### Stored data:
··········
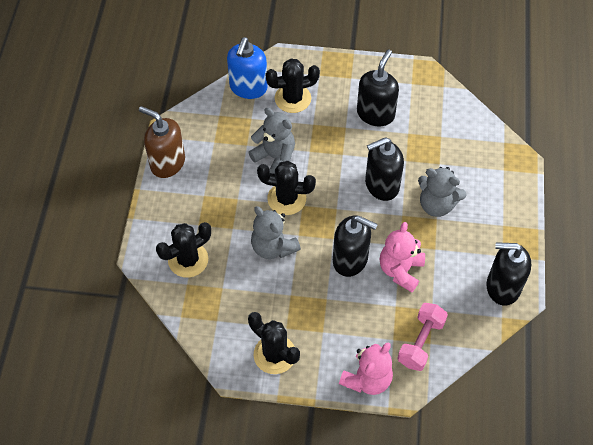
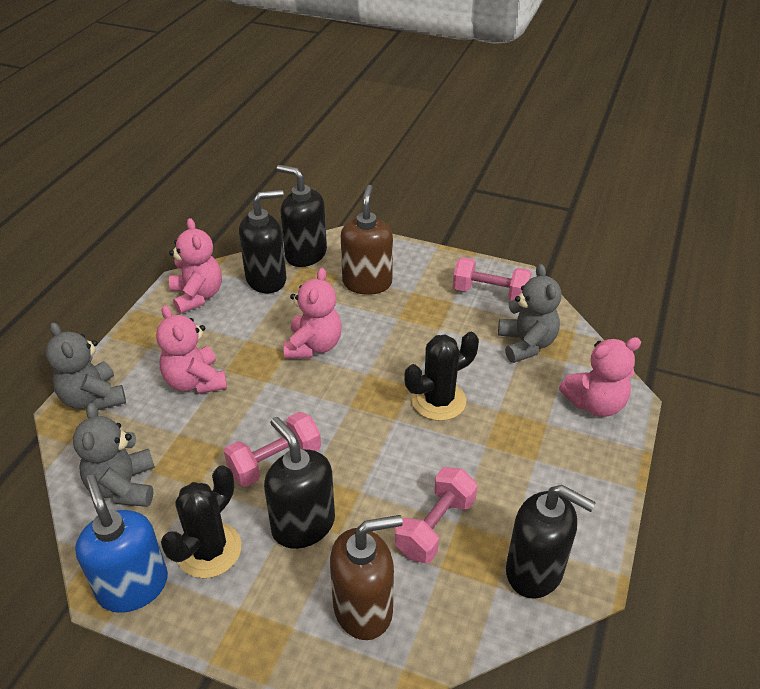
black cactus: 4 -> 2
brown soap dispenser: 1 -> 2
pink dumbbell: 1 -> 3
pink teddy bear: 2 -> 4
··········
### Work order:
Provide an exact transcript of the lines from the one that holds "brown soap dispenser: 1 -> 2" through the final line of the data above.

### Solution for this task:
brown soap dispenser: 1 -> 2
pink dumbbell: 1 -> 3
pink teddy bear: 2 -> 4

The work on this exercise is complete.